- TASK ITEM
Transcribe the records that follow exactly. Skip the pictures.

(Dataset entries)
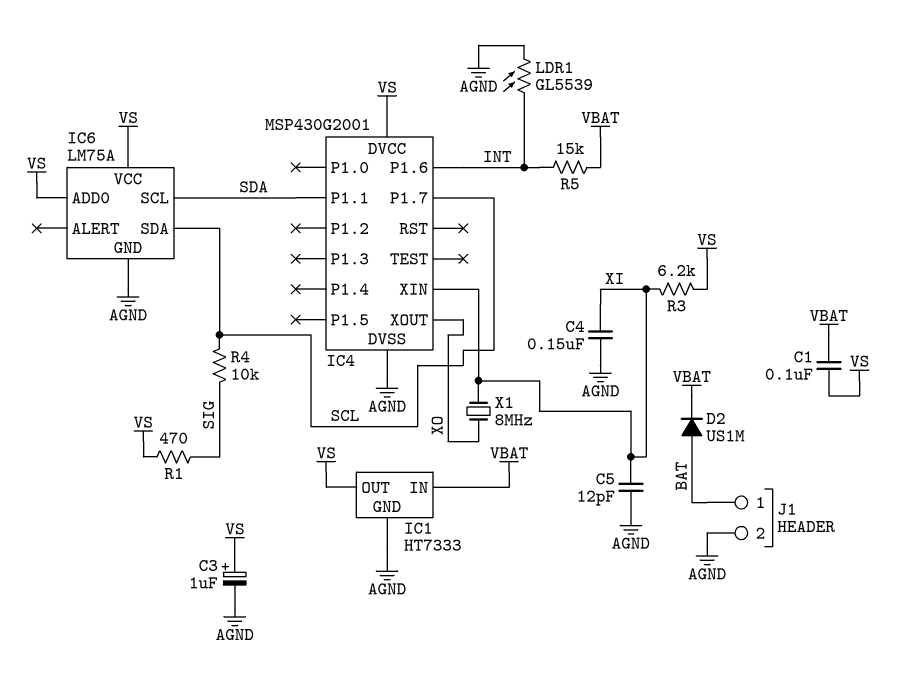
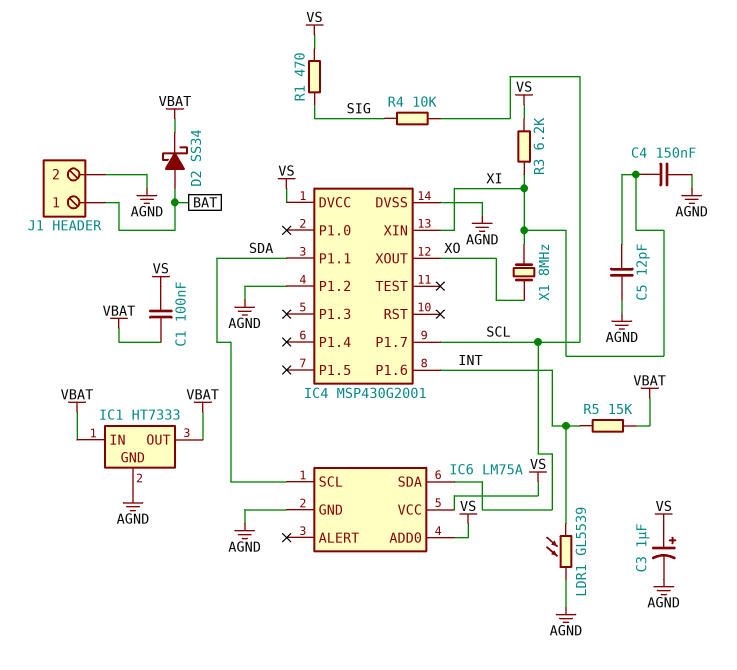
D2: diode US1M (A BAT, K VBAT) -> schottky SS34 (A BAT, K VBAT)
IC1 pin OUT: VS -> VBAT
IC4 pin P1.2: none -> AGND

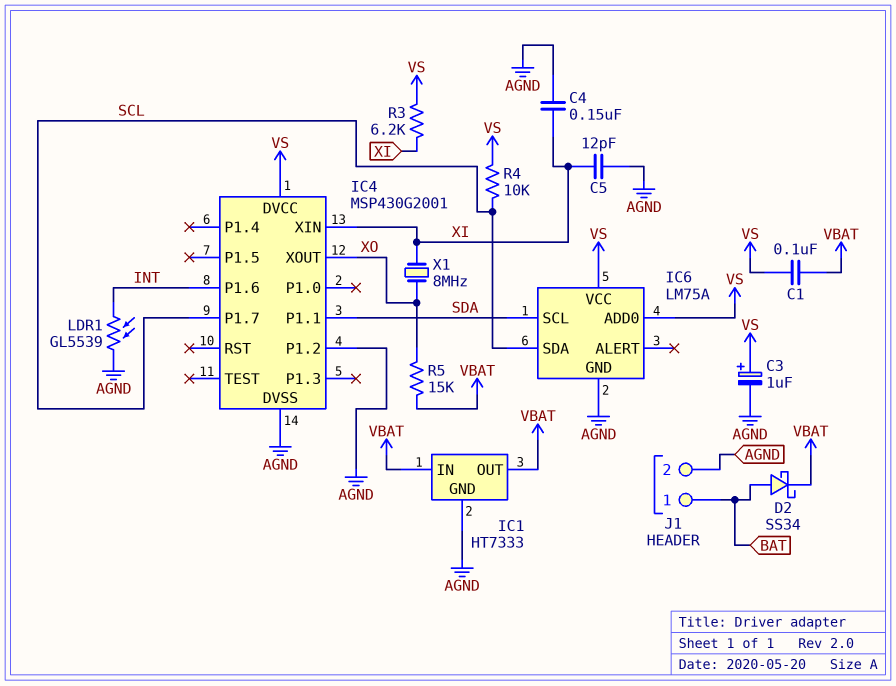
R1: 470 (SIG, VS) -> none
R4: 10k (SCL, SIG) -> 10k (SCL, VS)
R5: 15k (INT, VBAT) -> 15k (VBAT, XO)

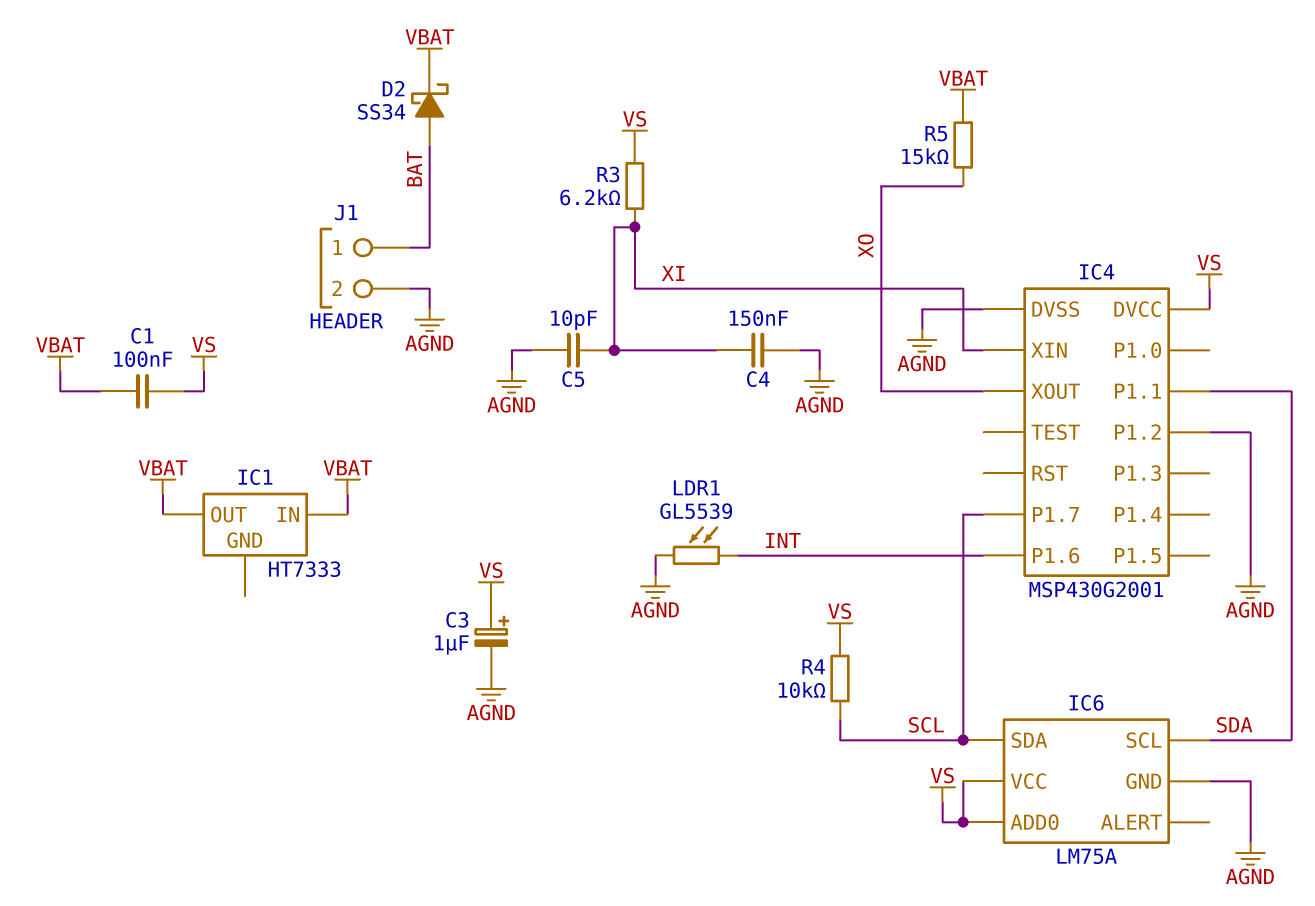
C5: 12pF (AGND, XI) -> 10pF (AGND, XI)
IC1 pin GND: AGND -> none
X1: 8MHz (XI, XO) -> none

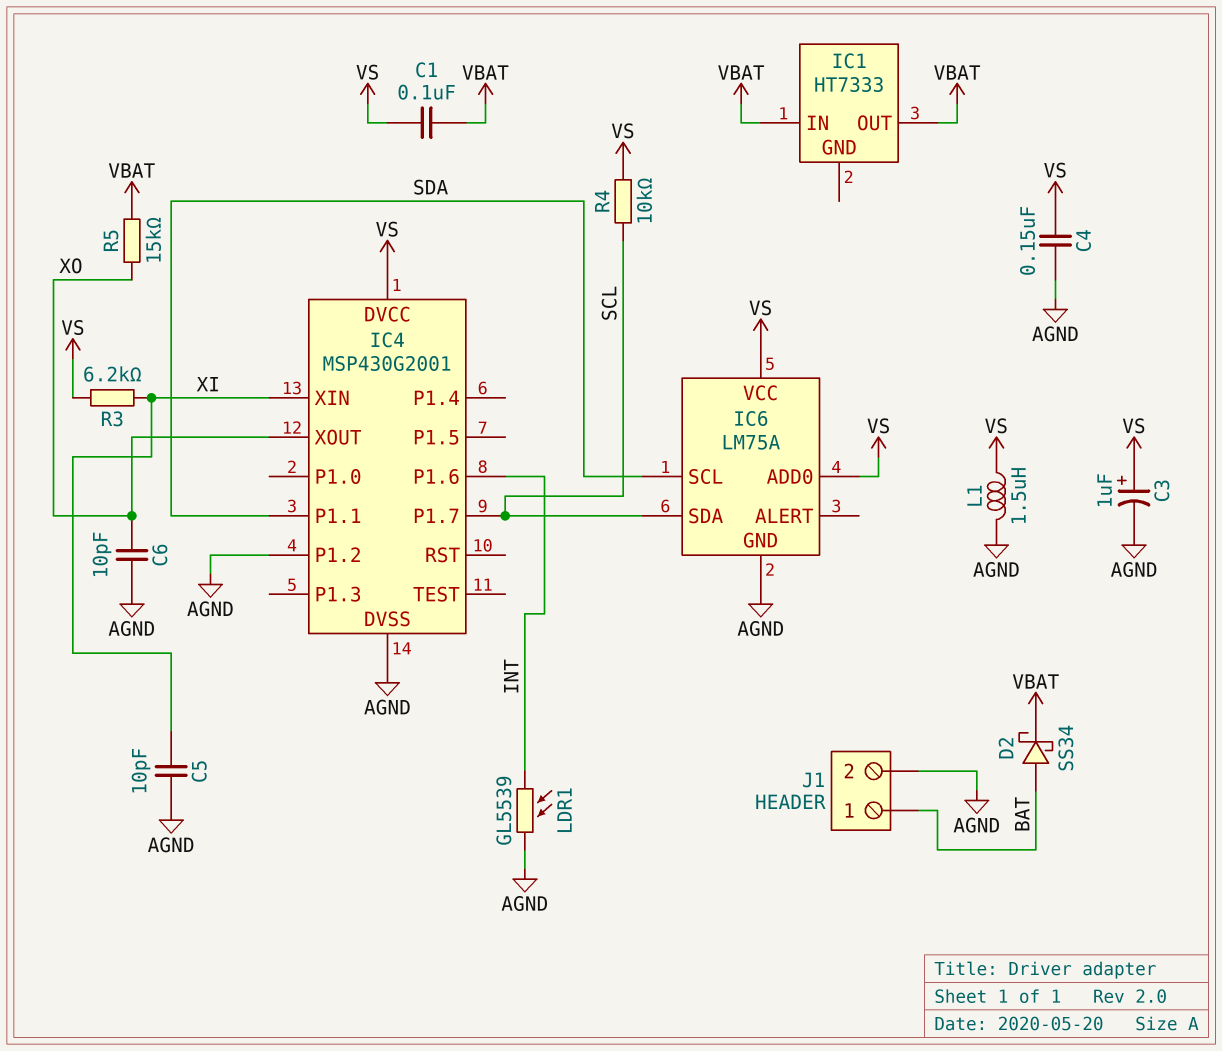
C4: 150nF (AGND, XI) -> 150nF (AGND, VS)
C6: none -> 10pF (AGND, XO)
L1: none -> 1.5uH (AGND, VS)

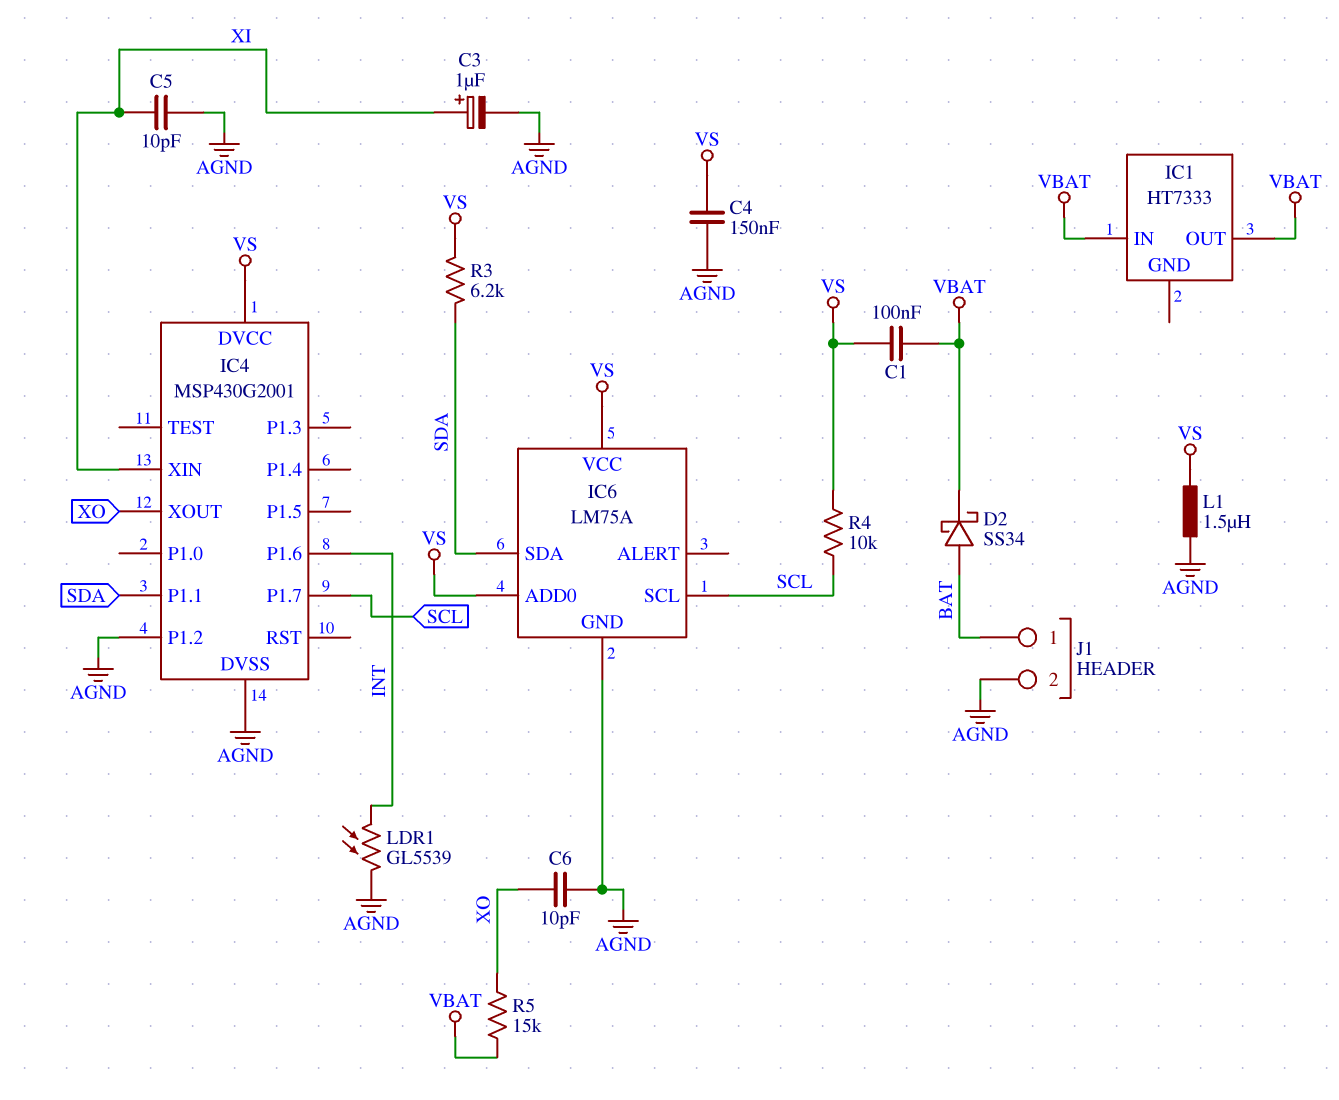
C3: 1uF (plus VS, minus AGND) -> 1uF (plus XI, minus AGND)
IC6 pin SCL: SDA -> SCL
IC6 pin SDA: SCL -> SDA
R3: 6.2k (VS, XI) -> 6.2k (SDA, VS)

- SOLUTION FOR THIS EXERCISE
D2: diode US1M (A BAT, K VBAT) -> schottky SS34 (A BAT, K VBAT)
IC1 pin OUT: VS -> VBAT
IC4 pin P1.2: none -> AGND

R1: 470 (SIG, VS) -> none
R4: 10k (SCL, SIG) -> 10k (SCL, VS)
R5: 15k (INT, VBAT) -> 15k (VBAT, XO)

C5: 12pF (AGND, XI) -> 10pF (AGND, XI)
IC1 pin GND: AGND -> none
X1: 8MHz (XI, XO) -> none

C4: 150nF (AGND, XI) -> 150nF (AGND, VS)
C6: none -> 10pF (AGND, XO)
L1: none -> 1.5uH (AGND, VS)

C3: 1uF (plus VS, minus AGND) -> 1uF (plus XI, minus AGND)
IC6 pin SCL: SDA -> SCL
IC6 pin SDA: SCL -> SDA
R3: 6.2k (VS, XI) -> 6.2k (SDA, VS)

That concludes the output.